• Goal of the exercise
Once you find the line containing "IMU1: LSM6DS3 -> MPU6050" in the data below, copy it and each following line exactly, up to and including the line containing "TOF1 pin SCL: C14 -> C15", and nothing else.

[Dataset records]
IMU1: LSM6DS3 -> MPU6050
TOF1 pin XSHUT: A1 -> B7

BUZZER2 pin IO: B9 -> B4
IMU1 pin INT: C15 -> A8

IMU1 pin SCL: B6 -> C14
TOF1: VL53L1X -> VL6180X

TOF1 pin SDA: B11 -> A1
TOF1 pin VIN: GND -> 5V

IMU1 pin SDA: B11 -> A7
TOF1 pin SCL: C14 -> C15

==

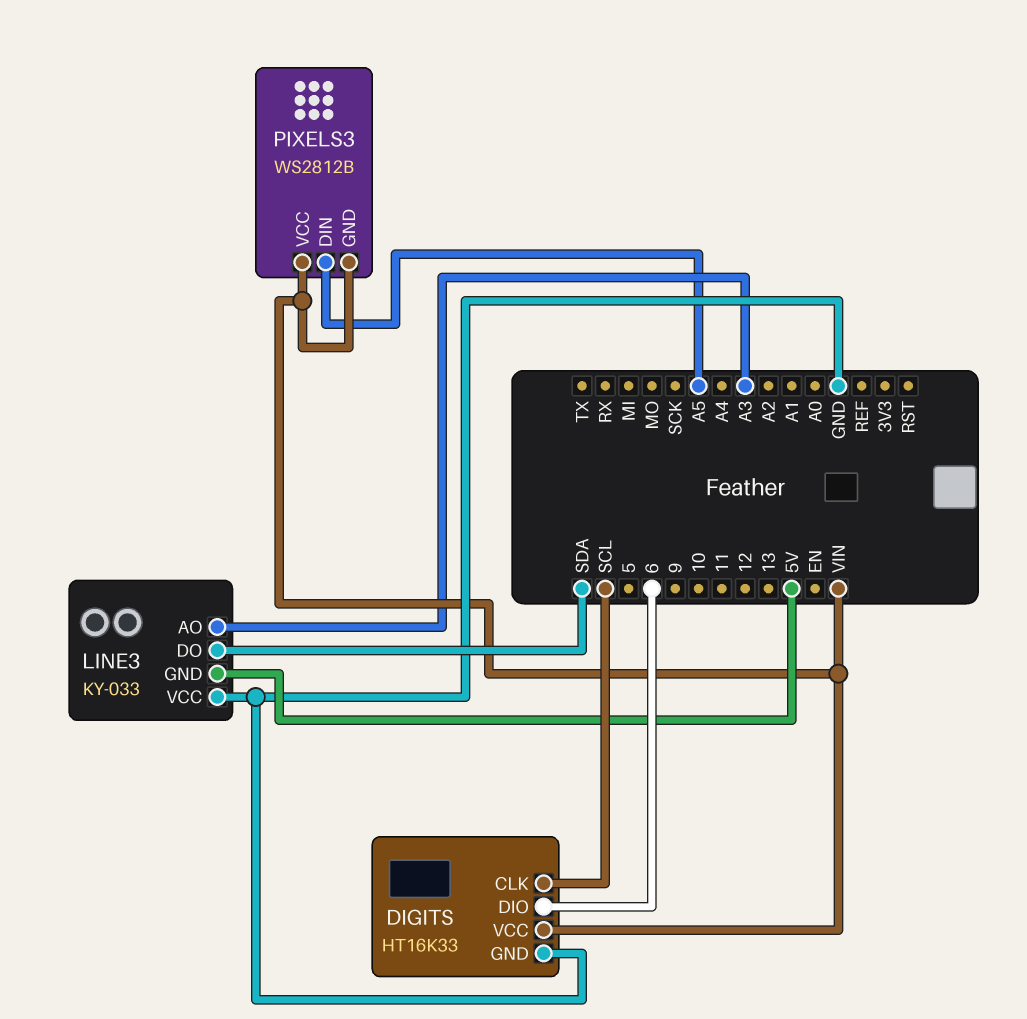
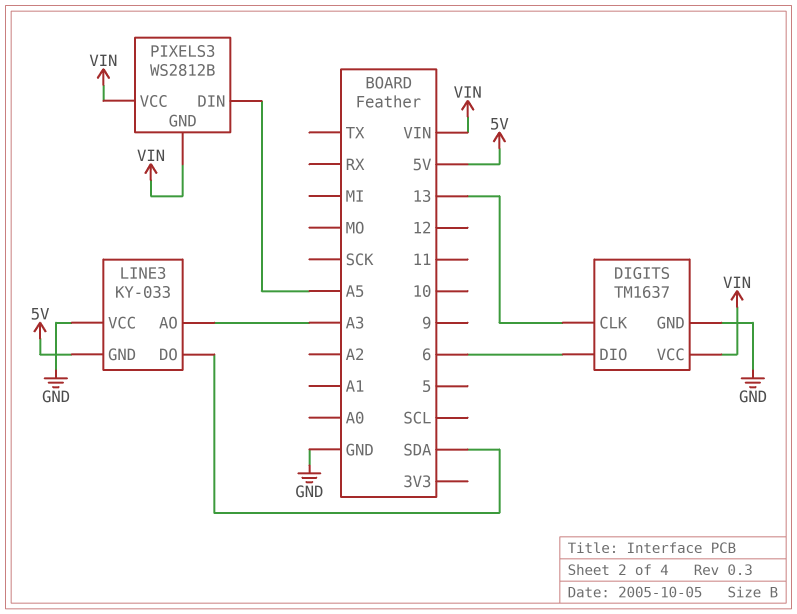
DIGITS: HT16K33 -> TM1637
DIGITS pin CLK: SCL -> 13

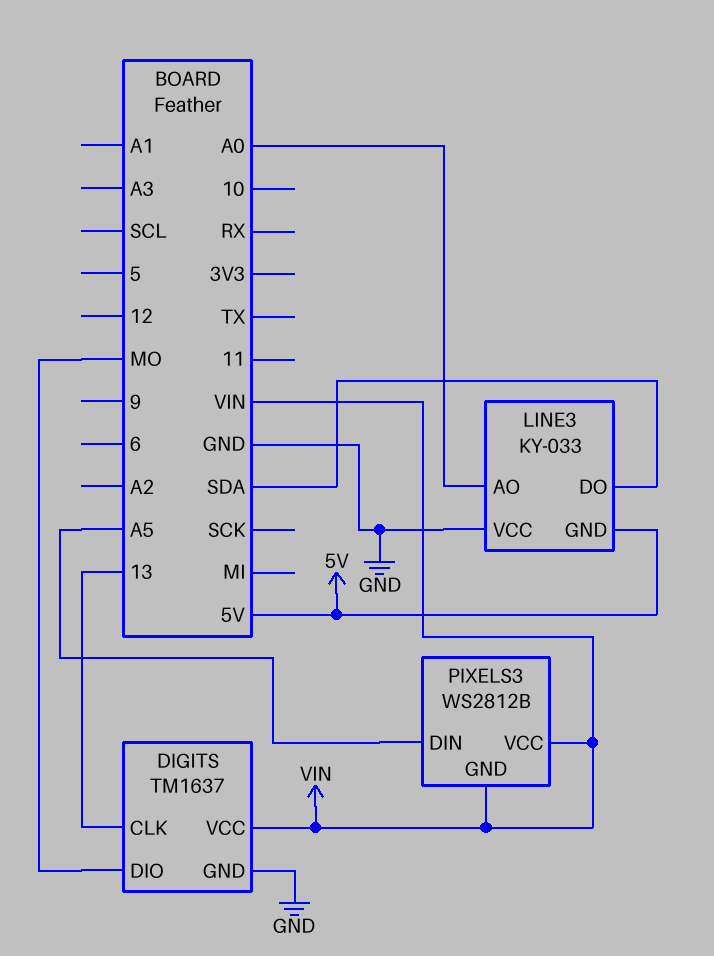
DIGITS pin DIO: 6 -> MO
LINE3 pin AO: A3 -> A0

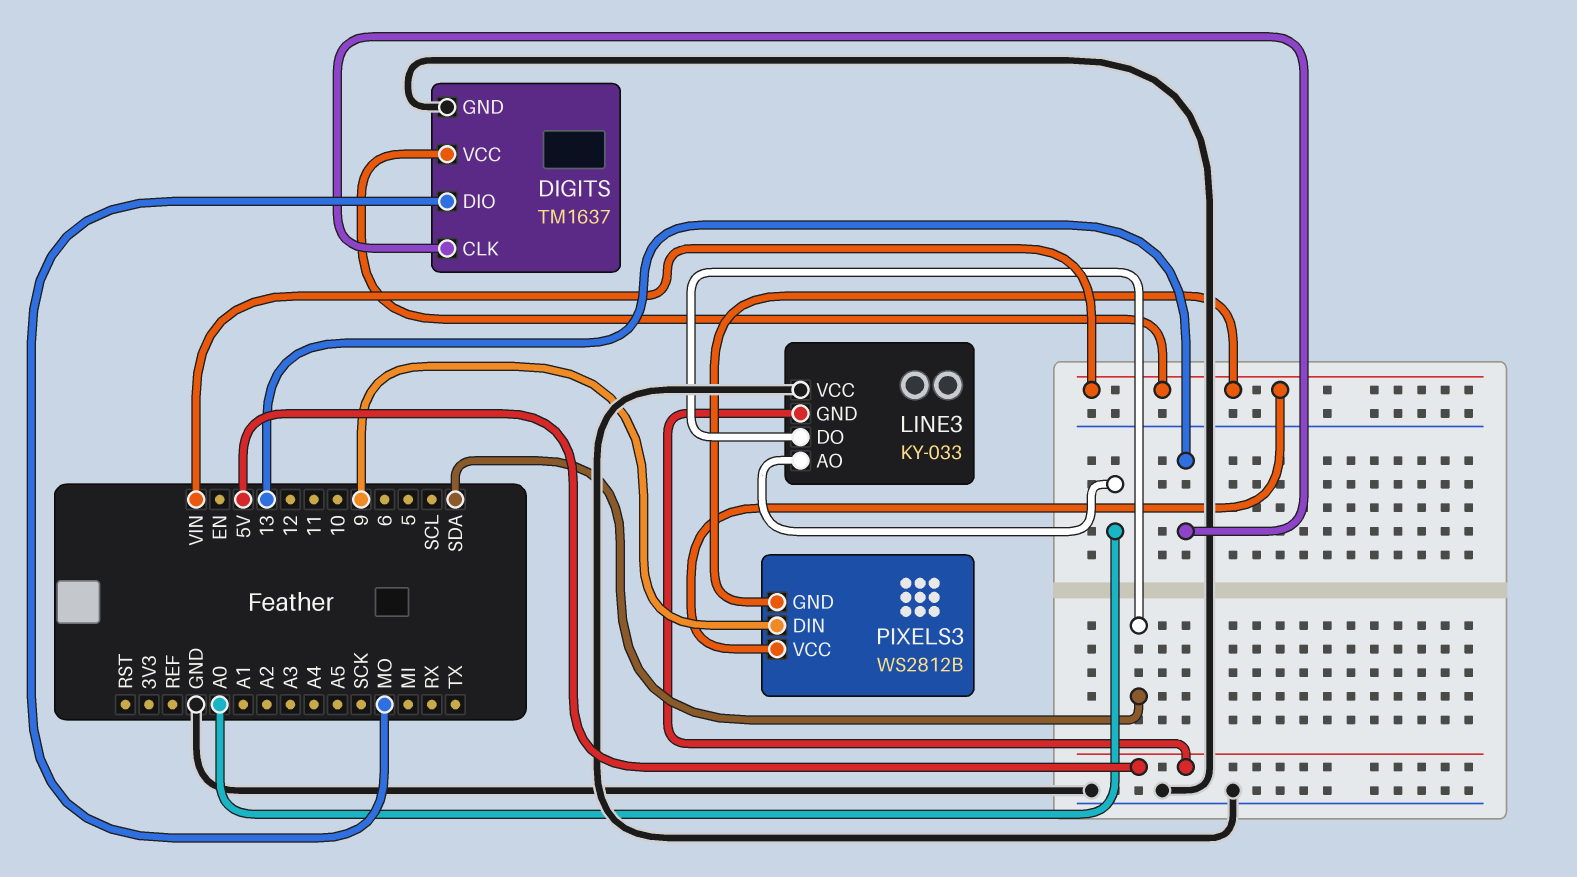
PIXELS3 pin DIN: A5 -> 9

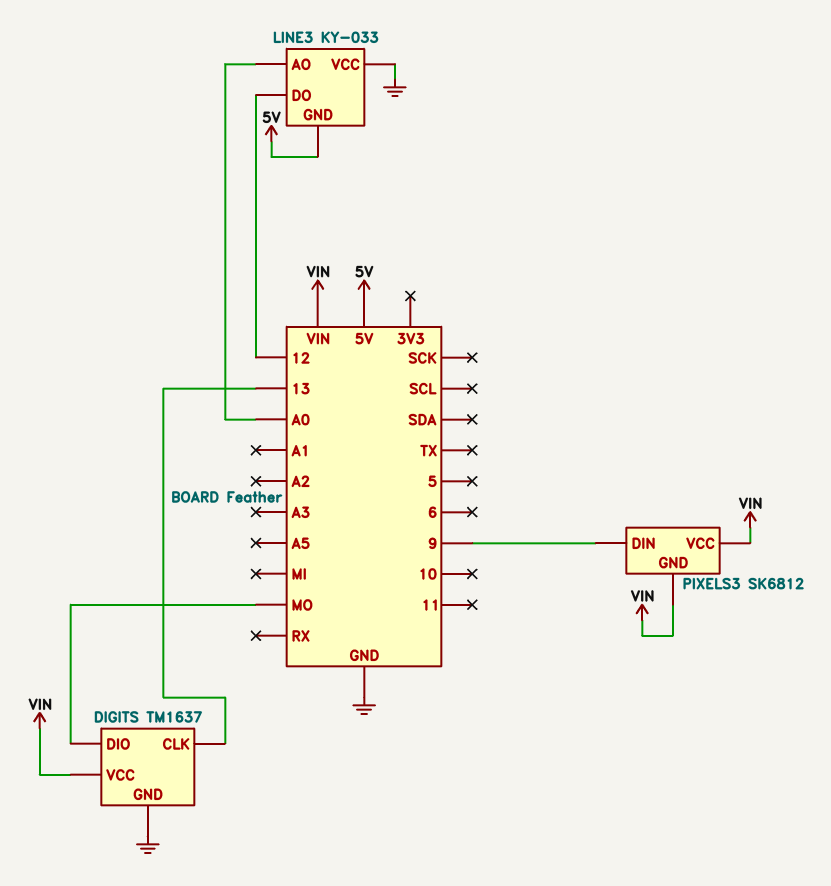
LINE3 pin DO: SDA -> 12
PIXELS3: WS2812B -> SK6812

• Exercise answer
IMU1: LSM6DS3 -> MPU6050
TOF1 pin XSHUT: A1 -> B7

BUZZER2 pin IO: B9 -> B4
IMU1 pin INT: C15 -> A8

IMU1 pin SCL: B6 -> C14
TOF1: VL53L1X -> VL6180X

TOF1 pin SDA: B11 -> A1
TOF1 pin VIN: GND -> 5V

IMU1 pin SDA: B11 -> A7
TOF1 pin SCL: C14 -> C15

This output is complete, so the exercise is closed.